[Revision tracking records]
________________________
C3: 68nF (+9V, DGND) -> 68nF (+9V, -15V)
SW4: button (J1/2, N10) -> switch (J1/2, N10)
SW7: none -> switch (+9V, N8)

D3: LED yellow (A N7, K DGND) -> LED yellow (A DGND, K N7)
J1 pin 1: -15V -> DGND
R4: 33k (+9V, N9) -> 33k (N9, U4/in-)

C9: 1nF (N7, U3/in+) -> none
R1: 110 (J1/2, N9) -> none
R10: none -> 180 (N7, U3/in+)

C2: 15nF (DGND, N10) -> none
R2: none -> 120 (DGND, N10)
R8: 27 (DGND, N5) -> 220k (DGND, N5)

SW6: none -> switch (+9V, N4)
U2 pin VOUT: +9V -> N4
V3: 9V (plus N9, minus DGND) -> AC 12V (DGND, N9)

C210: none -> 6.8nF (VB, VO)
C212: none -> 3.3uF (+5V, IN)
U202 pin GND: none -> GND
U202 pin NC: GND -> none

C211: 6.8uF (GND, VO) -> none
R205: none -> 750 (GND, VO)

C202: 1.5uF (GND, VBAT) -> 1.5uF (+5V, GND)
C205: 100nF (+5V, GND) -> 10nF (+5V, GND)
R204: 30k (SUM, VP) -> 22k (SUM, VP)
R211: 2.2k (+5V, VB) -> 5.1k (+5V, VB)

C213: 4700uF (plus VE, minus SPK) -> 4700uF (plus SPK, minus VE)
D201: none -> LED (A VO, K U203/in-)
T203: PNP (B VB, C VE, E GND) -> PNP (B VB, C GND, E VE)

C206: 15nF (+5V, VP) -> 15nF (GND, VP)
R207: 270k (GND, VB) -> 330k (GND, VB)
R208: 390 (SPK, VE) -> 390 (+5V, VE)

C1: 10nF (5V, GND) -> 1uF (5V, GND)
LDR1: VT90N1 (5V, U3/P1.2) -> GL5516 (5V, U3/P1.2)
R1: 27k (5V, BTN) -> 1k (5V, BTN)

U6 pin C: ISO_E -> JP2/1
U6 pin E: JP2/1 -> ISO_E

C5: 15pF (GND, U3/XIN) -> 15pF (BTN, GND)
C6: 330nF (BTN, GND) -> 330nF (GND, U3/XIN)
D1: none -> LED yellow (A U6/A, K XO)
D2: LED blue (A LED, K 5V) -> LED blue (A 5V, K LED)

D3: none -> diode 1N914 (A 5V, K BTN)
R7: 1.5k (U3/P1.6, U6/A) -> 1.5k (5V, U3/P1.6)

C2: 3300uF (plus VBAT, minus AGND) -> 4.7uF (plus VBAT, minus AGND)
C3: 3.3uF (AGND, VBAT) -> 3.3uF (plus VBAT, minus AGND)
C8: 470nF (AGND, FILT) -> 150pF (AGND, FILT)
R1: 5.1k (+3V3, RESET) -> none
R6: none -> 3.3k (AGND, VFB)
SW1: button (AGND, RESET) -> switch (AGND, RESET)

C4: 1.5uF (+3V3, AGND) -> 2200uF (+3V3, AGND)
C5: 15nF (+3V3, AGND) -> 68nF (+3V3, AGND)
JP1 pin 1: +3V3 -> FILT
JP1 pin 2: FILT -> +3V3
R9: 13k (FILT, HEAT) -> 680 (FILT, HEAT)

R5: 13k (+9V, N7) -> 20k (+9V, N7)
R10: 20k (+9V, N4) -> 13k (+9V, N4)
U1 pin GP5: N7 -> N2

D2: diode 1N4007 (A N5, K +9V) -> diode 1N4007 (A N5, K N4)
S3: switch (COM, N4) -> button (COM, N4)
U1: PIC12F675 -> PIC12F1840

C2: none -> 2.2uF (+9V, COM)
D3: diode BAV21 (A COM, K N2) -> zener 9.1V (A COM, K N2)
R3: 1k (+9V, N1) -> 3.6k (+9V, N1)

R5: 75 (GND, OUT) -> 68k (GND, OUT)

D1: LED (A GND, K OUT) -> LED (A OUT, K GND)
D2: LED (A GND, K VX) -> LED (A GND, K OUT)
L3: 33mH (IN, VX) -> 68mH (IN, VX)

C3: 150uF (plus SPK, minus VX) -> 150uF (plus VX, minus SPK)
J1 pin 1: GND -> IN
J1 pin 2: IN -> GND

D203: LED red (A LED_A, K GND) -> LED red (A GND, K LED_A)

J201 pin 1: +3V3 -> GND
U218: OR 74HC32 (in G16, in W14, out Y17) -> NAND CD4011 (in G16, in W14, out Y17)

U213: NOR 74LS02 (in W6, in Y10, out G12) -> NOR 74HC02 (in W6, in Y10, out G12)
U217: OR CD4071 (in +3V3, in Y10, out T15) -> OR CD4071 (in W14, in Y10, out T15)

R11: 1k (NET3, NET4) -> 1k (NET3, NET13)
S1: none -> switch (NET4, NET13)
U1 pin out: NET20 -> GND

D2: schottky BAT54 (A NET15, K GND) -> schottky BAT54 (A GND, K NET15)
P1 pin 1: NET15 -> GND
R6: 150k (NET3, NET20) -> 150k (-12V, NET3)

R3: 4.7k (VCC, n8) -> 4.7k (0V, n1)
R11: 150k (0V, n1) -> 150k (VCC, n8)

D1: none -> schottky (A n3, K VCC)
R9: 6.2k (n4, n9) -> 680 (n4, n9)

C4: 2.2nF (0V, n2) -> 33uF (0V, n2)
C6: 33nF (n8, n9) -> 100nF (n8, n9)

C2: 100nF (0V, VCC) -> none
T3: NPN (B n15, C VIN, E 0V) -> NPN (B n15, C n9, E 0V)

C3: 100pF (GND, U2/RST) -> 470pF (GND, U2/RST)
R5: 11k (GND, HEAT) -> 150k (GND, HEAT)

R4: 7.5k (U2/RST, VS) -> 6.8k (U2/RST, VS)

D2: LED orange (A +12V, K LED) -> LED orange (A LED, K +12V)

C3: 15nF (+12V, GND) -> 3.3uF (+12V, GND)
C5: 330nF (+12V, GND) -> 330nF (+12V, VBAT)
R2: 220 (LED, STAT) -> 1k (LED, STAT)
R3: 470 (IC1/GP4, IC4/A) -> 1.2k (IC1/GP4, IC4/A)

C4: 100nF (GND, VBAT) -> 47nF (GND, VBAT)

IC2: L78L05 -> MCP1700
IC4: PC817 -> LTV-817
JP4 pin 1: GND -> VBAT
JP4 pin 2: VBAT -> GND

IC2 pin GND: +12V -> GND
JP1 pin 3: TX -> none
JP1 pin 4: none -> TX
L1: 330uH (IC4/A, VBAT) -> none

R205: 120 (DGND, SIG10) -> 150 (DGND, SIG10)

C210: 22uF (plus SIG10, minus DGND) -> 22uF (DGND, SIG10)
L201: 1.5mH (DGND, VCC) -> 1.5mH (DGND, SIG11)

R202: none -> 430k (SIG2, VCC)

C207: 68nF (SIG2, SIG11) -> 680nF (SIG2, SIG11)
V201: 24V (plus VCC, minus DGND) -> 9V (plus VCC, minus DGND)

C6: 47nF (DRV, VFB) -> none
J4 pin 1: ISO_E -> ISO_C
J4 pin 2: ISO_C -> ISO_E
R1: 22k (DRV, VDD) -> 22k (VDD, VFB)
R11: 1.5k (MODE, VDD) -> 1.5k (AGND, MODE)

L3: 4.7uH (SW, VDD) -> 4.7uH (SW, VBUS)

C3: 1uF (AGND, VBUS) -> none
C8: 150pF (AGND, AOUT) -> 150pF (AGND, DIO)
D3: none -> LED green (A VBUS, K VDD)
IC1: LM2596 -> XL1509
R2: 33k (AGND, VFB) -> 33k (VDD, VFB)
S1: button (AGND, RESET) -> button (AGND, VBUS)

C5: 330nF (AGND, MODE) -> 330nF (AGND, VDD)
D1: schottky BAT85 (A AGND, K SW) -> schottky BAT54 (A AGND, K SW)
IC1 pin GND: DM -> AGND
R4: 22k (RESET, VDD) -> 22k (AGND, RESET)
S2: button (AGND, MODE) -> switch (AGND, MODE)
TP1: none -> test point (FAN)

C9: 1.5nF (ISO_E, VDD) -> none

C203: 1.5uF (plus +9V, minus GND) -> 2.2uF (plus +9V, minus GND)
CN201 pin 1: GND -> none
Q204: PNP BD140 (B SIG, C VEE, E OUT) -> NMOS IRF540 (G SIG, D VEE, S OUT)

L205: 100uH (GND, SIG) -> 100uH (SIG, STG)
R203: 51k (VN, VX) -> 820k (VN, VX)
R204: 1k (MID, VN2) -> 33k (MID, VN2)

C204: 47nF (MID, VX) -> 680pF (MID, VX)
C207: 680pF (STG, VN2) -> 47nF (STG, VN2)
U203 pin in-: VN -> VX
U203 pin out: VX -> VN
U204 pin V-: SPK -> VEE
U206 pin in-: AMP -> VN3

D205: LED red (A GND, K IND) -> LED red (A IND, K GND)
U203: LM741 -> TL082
________________________
*PROBLEM REQUIREMENTS:* Copy out the lines above exactly, beginning at the one that contains "JP4 pin 2: VBAT -> GND" and ending at the one that contains "L3: 4.7uH (SW, VDD) -> 4.7uH (SW, VBUS)".

*ANSWER AREA:*
JP4 pin 2: VBAT -> GND

IC2 pin GND: +12V -> GND
JP1 pin 3: TX -> none
JP1 pin 4: none -> TX
L1: 330uH (IC4/A, VBAT) -> none

R205: 120 (DGND, SIG10) -> 150 (DGND, SIG10)

C210: 22uF (plus SIG10, minus DGND) -> 22uF (DGND, SIG10)
L201: 1.5mH (DGND, VCC) -> 1.5mH (DGND, SIG11)

R202: none -> 430k (SIG2, VCC)

C207: 68nF (SIG2, SIG11) -> 680nF (SIG2, SIG11)
V201: 24V (plus VCC, minus DGND) -> 9V (plus VCC, minus DGND)

C6: 47nF (DRV, VFB) -> none
J4 pin 1: ISO_E -> ISO_C
J4 pin 2: ISO_C -> ISO_E
R1: 22k (DRV, VDD) -> 22k (VDD, VFB)
R11: 1.5k (MODE, VDD) -> 1.5k (AGND, MODE)

L3: 4.7uH (SW, VDD) -> 4.7uH (SW, VBUS)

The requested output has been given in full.